• What to produce
Reproduce the entries shown below only from the line with "turquoise box: 8 -> 10" down to the line with "orange teddy bear: 9 -> 8", keeping both end lines and copying each one exactly.

-- Data excerpts follows --

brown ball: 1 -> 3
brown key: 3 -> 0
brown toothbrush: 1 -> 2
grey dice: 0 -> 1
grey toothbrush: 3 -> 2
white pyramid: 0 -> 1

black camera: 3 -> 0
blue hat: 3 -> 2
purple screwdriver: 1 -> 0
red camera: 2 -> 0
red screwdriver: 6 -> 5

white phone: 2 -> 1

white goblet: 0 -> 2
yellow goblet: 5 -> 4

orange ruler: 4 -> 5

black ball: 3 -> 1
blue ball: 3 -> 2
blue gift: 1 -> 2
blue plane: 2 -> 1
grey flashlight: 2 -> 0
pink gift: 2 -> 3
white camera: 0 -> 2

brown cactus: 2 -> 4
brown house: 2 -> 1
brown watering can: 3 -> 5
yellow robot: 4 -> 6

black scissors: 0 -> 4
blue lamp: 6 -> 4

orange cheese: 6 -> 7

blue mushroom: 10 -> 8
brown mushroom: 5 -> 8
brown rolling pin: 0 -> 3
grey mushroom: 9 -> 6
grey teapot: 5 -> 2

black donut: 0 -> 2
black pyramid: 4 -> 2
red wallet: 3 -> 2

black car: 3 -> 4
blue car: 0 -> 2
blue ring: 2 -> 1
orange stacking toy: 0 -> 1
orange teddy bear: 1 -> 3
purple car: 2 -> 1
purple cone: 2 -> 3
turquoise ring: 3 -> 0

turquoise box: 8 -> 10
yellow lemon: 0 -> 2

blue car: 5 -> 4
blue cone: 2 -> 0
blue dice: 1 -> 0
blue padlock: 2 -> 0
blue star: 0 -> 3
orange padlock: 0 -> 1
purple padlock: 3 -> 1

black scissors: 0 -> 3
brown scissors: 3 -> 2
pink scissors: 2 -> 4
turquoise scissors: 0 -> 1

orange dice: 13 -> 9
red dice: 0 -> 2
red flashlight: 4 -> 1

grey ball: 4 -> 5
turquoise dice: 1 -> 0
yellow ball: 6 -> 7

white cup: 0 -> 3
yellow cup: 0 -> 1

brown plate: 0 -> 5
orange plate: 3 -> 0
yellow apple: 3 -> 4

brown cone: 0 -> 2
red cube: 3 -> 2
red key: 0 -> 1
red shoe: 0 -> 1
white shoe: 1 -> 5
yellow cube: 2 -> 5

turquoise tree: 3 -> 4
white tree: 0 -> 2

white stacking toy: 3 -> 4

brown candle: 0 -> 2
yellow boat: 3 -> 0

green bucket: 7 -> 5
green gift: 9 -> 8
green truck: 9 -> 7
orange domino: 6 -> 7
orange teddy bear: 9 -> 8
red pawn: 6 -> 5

-- Data excerpts concluded --

• Answer space
turquoise box: 8 -> 10
yellow lemon: 0 -> 2

blue car: 5 -> 4
blue cone: 2 -> 0
blue dice: 1 -> 0
blue padlock: 2 -> 0
blue star: 0 -> 3
orange padlock: 0 -> 1
purple padlock: 3 -> 1

black scissors: 0 -> 3
brown scissors: 3 -> 2
pink scissors: 2 -> 4
turquoise scissors: 0 -> 1

orange dice: 13 -> 9
red dice: 0 -> 2
red flashlight: 4 -> 1

grey ball: 4 -> 5
turquoise dice: 1 -> 0
yellow ball: 6 -> 7

white cup: 0 -> 3
yellow cup: 0 -> 1

brown plate: 0 -> 5
orange plate: 3 -> 0
yellow apple: 3 -> 4

brown cone: 0 -> 2
red cube: 3 -> 2
red key: 0 -> 1
red shoe: 0 -> 1
white shoe: 1 -> 5
yellow cube: 2 -> 5

turquoise tree: 3 -> 4
white tree: 0 -> 2

white stacking toy: 3 -> 4

brown candle: 0 -> 2
yellow boat: 3 -> 0

green bucket: 7 -> 5
green gift: 9 -> 8
green truck: 9 -> 7
orange domino: 6 -> 7
orange teddy bear: 9 -> 8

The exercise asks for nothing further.